DIRECTIONS: From the entries below, gather every line containing the string "window".

AVAILABLE DATA:
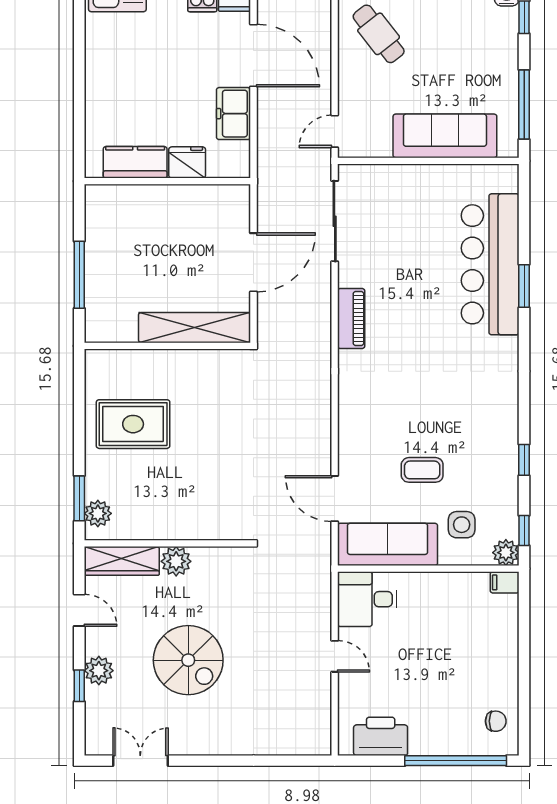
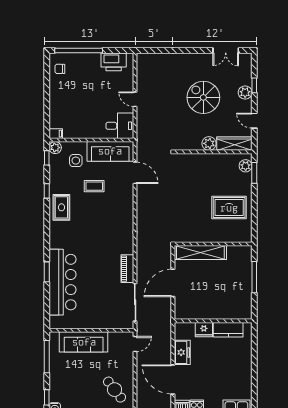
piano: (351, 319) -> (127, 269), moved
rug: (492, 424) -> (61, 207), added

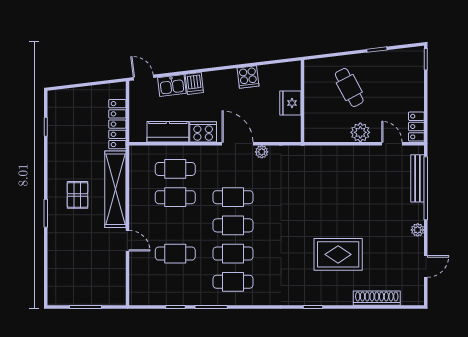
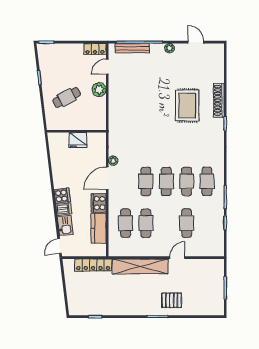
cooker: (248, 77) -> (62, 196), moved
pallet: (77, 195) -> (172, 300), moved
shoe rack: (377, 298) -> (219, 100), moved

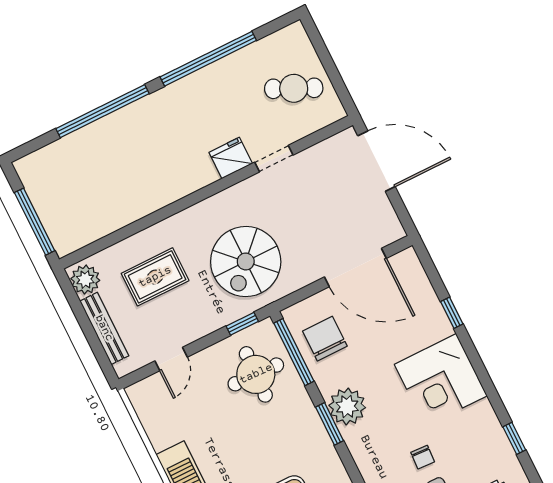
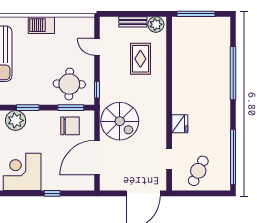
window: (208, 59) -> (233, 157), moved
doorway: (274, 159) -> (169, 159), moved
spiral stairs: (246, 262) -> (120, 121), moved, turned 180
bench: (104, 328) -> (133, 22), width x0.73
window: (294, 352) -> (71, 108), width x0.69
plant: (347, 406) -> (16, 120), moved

...

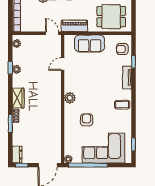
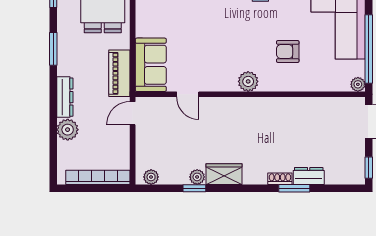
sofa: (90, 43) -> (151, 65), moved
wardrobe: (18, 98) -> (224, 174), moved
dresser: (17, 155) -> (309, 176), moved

EXERCISE OUTPUT:
window: (208, 59) -> (233, 157), moved
window: (294, 352) -> (71, 108), width x0.69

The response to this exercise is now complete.